[Dataset excerpts]
______________________________
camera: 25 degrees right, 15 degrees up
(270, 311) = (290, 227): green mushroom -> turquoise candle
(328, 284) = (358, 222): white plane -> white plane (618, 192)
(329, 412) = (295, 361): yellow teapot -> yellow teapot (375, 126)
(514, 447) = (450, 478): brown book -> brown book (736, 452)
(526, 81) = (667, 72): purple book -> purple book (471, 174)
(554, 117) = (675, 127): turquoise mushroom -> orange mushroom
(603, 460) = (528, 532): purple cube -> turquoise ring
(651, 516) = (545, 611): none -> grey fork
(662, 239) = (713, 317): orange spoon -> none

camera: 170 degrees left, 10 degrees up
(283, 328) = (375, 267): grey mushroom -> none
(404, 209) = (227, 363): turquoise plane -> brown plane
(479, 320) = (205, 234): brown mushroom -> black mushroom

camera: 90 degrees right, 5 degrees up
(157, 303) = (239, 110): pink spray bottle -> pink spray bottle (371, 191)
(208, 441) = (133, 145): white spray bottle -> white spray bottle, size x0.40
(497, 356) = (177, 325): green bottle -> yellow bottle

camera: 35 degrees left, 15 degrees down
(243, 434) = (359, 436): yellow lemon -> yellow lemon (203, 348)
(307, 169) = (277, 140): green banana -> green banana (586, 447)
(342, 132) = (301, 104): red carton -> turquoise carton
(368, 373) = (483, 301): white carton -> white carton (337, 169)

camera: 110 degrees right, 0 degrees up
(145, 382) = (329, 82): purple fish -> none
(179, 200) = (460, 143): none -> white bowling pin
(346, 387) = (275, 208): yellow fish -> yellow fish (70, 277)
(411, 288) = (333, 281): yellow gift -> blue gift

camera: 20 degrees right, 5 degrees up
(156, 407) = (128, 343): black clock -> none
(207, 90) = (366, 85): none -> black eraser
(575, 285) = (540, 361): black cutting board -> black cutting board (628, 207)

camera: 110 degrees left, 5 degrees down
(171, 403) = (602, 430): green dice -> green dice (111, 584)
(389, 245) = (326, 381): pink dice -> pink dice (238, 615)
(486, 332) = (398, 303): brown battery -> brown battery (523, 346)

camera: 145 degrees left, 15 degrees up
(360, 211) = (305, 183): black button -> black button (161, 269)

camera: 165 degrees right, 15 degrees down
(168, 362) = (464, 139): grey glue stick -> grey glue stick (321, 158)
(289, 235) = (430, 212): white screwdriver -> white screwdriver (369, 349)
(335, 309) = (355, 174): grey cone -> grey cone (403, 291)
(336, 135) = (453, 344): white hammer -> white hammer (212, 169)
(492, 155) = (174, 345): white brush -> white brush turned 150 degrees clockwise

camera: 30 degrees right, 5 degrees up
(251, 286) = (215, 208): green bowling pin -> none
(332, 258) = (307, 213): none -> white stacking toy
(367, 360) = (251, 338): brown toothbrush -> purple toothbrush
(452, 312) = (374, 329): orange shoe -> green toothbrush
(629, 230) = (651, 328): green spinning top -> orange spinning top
______________________________
**Task directions:** Return all of the lines above exactly, with none omitted.

**Solution:**
camera: 25 degrees right, 15 degrees up
(270, 311) = (290, 227): green mushroom -> turquoise candle
(328, 284) = (358, 222): white plane -> white plane (618, 192)
(329, 412) = (295, 361): yellow teapot -> yellow teapot (375, 126)
(514, 447) = (450, 478): brown book -> brown book (736, 452)
(526, 81) = (667, 72): purple book -> purple book (471, 174)
(554, 117) = (675, 127): turquoise mushroom -> orange mushroom
(603, 460) = (528, 532): purple cube -> turquoise ring
(651, 516) = (545, 611): none -> grey fork
(662, 239) = (713, 317): orange spoon -> none

camera: 170 degrees left, 10 degrees up
(283, 328) = (375, 267): grey mushroom -> none
(404, 209) = (227, 363): turquoise plane -> brown plane
(479, 320) = (205, 234): brown mushroom -> black mushroom

camera: 90 degrees right, 5 degrees up
(157, 303) = (239, 110): pink spray bottle -> pink spray bottle (371, 191)
(208, 441) = (133, 145): white spray bottle -> white spray bottle, size x0.40
(497, 356) = (177, 325): green bottle -> yellow bottle

camera: 35 degrees left, 15 degrees down
(243, 434) = (359, 436): yellow lemon -> yellow lemon (203, 348)
(307, 169) = (277, 140): green banana -> green banana (586, 447)
(342, 132) = (301, 104): red carton -> turquoise carton
(368, 373) = (483, 301): white carton -> white carton (337, 169)

camera: 110 degrees right, 0 degrees up
(145, 382) = (329, 82): purple fish -> none
(179, 200) = (460, 143): none -> white bowling pin
(346, 387) = (275, 208): yellow fish -> yellow fish (70, 277)
(411, 288) = (333, 281): yellow gift -> blue gift

camera: 20 degrees right, 5 degrees up
(156, 407) = (128, 343): black clock -> none
(207, 90) = (366, 85): none -> black eraser
(575, 285) = (540, 361): black cutting board -> black cutting board (628, 207)

camera: 110 degrees left, 5 degrees down
(171, 403) = (602, 430): green dice -> green dice (111, 584)
(389, 245) = (326, 381): pink dice -> pink dice (238, 615)
(486, 332) = (398, 303): brown battery -> brown battery (523, 346)

camera: 145 degrees left, 15 degrees up
(360, 211) = (305, 183): black button -> black button (161, 269)

camera: 165 degrees right, 15 degrees down
(168, 362) = (464, 139): grey glue stick -> grey glue stick (321, 158)
(289, 235) = (430, 212): white screwdriver -> white screwdriver (369, 349)
(335, 309) = (355, 174): grey cone -> grey cone (403, 291)
(336, 135) = (453, 344): white hammer -> white hammer (212, 169)
(492, 155) = (174, 345): white brush -> white brush turned 150 degrees clockwise

camera: 30 degrees right, 5 degrees up
(251, 286) = (215, 208): green bowling pin -> none
(332, 258) = (307, 213): none -> white stacking toy
(367, 360) = (251, 338): brown toothbrush -> purple toothbrush
(452, 312) = (374, 329): orange shoe -> green toothbrush
(629, 230) = (651, 328): green spinning top -> orange spinning top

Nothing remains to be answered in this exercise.